─── RECORDS FOR THIS TASK

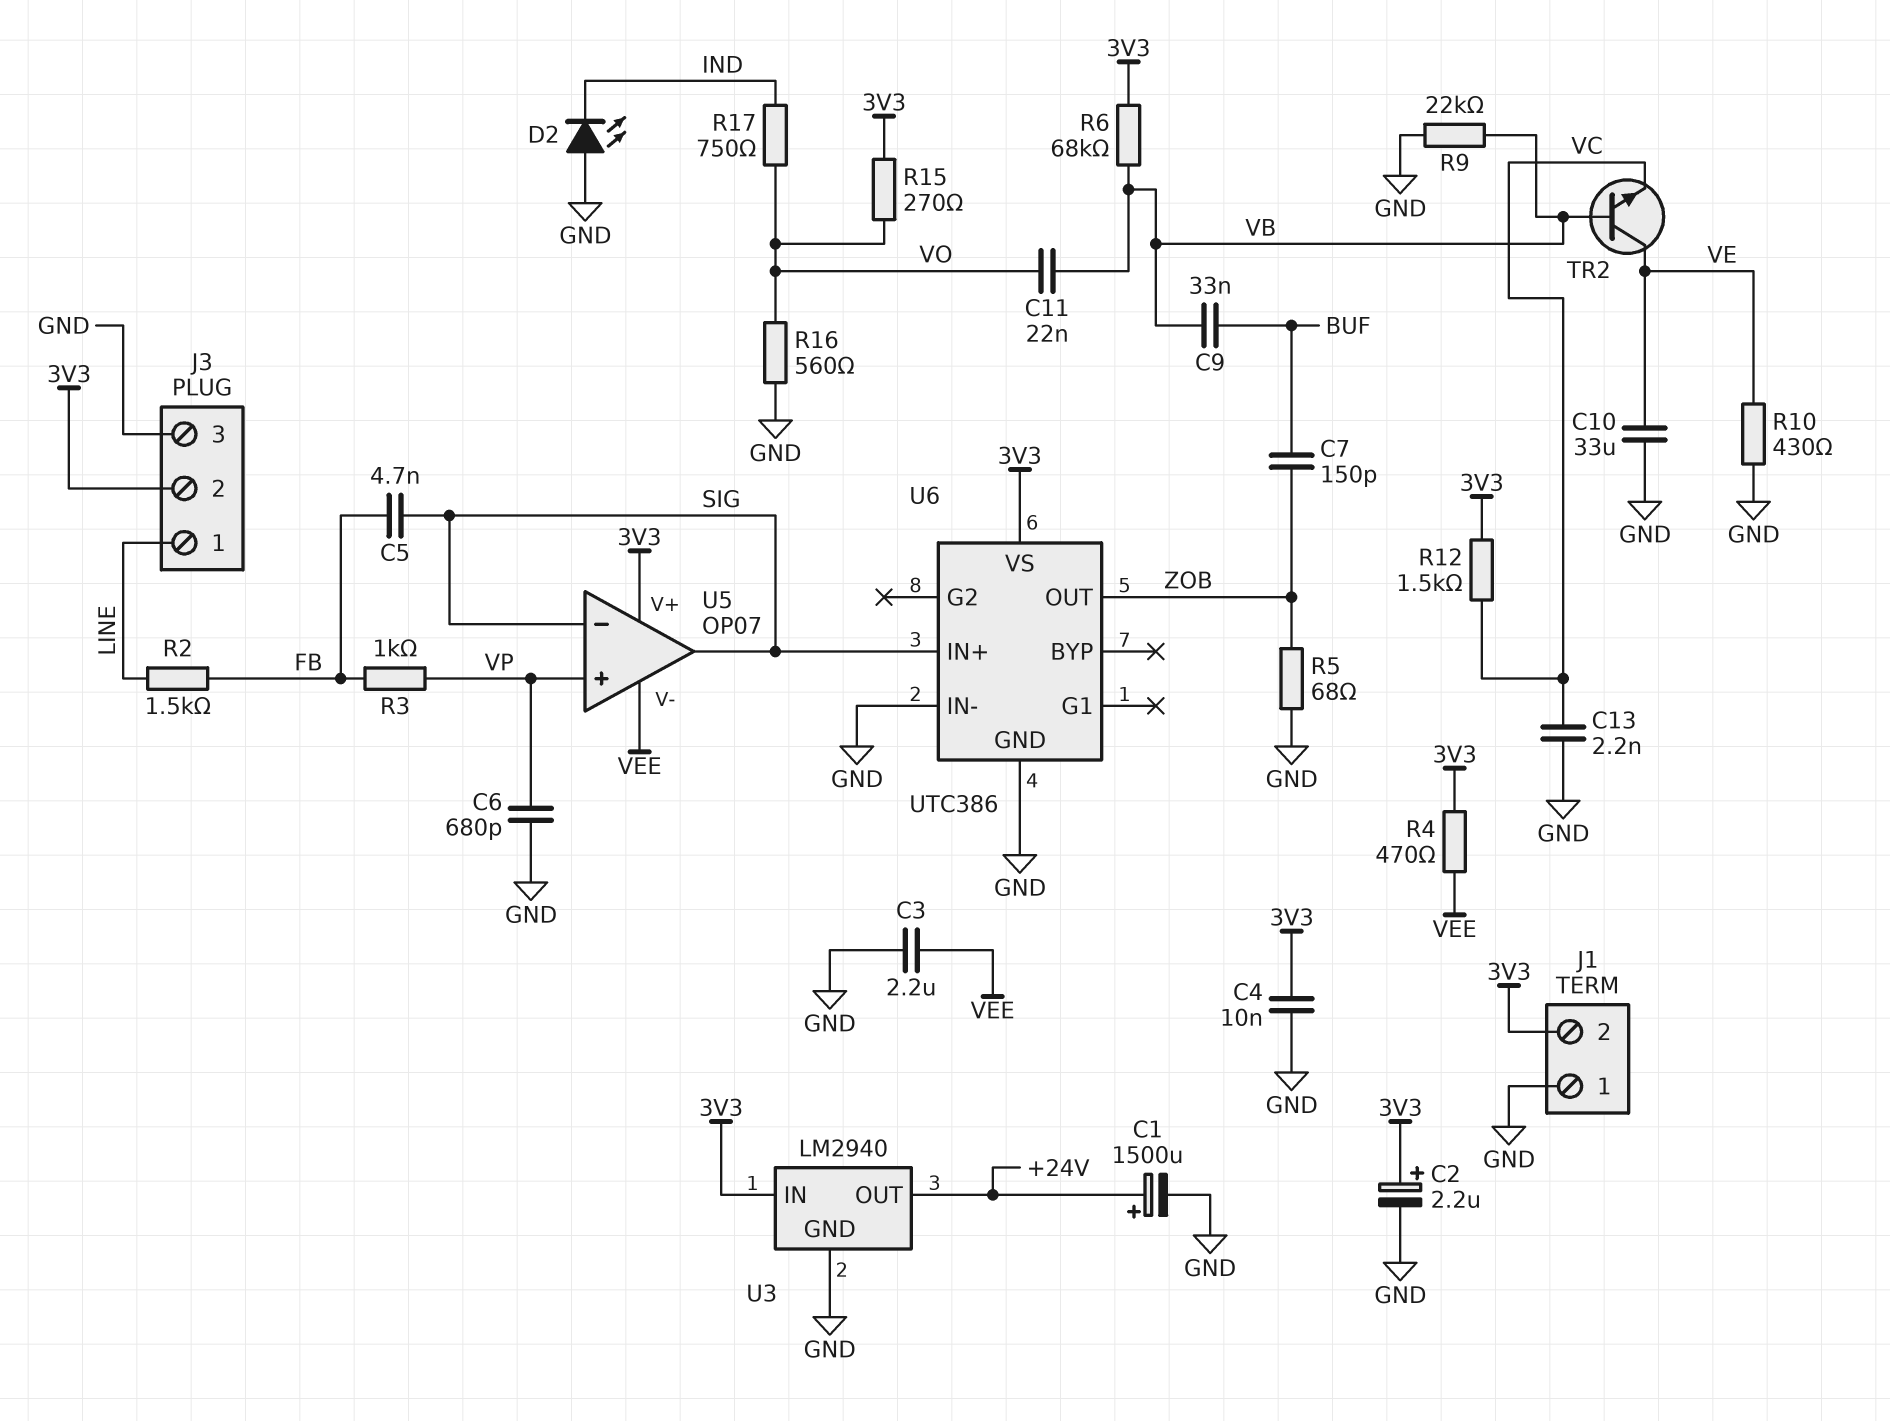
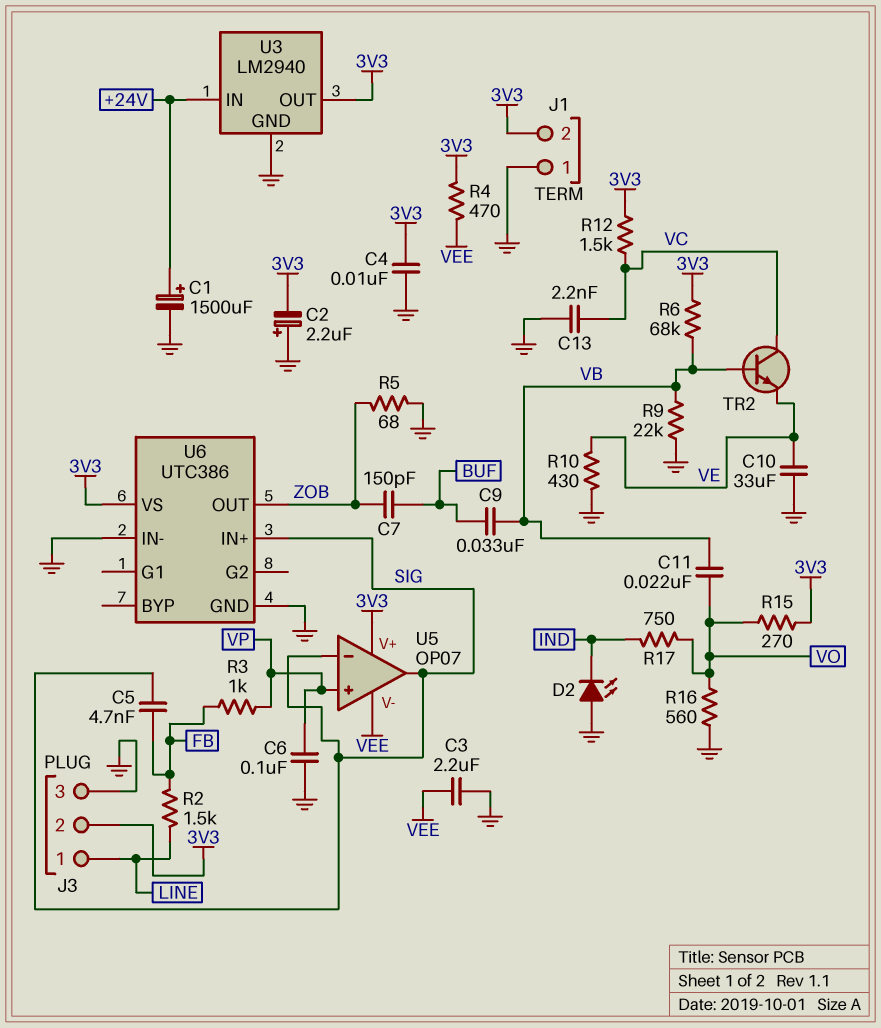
C2: 2.2uF (plus 3V3, minus GND) -> 2.2uF (plus GND, minus 3V3)
C6: 680pF (GND, VP) -> 100nF (GND, VP)
TR2: NPN (B VB, C VE, E VC) -> NPN (B VB, C VC, E VE)
U3 pin IN: 3V3 -> +24V
U3 pin OUT: +24V -> 3V3

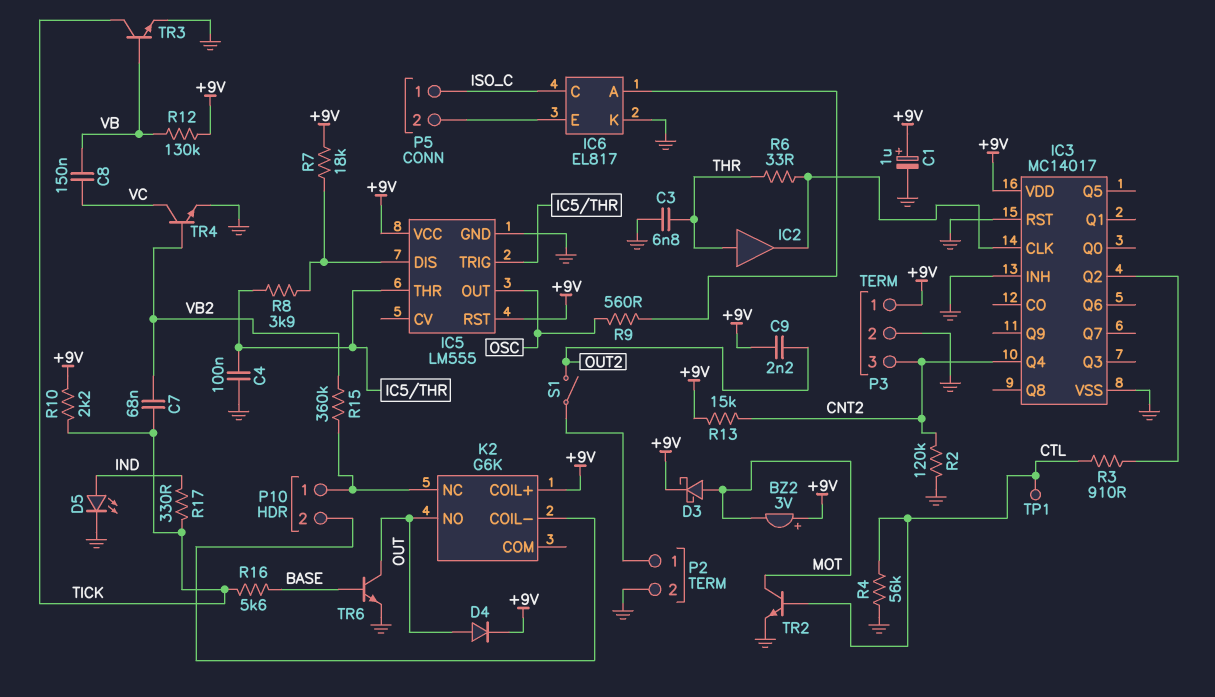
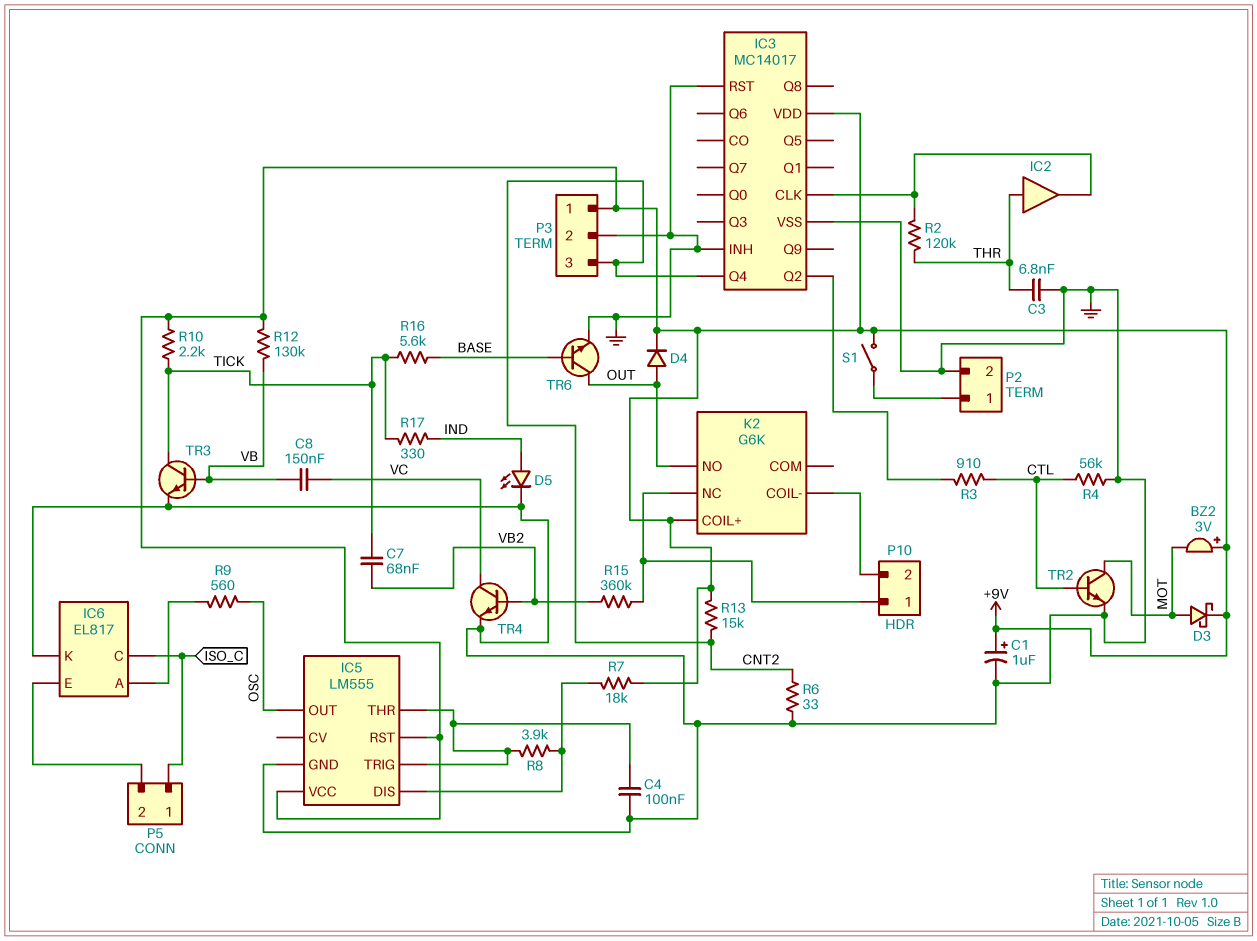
C9: 2.2nF (+9V, OUT2) -> none
R2: 120k (CNT2, GND) -> 120k (IC3/CLK, THR)
R6: 33 (IC3/CLK, THR) -> 33 (CNT2, GND)
S1: switch (OUT2, P2/1) -> switch (+9V, P2/1)
TP1: test point (CTL) -> none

──────

#### TASK BRIEF:
Your copy should match the records above word for word, but without images.

#### THE COMPLETED TASK:
C2: 2.2uF (plus 3V3, minus GND) -> 2.2uF (plus GND, minus 3V3)
C6: 680pF (GND, VP) -> 100nF (GND, VP)
TR2: NPN (B VB, C VE, E VC) -> NPN (B VB, C VC, E VE)
U3 pin IN: 3V3 -> +24V
U3 pin OUT: +24V -> 3V3

C9: 2.2nF (+9V, OUT2) -> none
R2: 120k (CNT2, GND) -> 120k (IC3/CLK, THR)
R6: 33 (IC3/CLK, THR) -> 33 (CNT2, GND)
S1: switch (OUT2, P2/1) -> switch (+9V, P2/1)
TP1: test point (CTL) -> none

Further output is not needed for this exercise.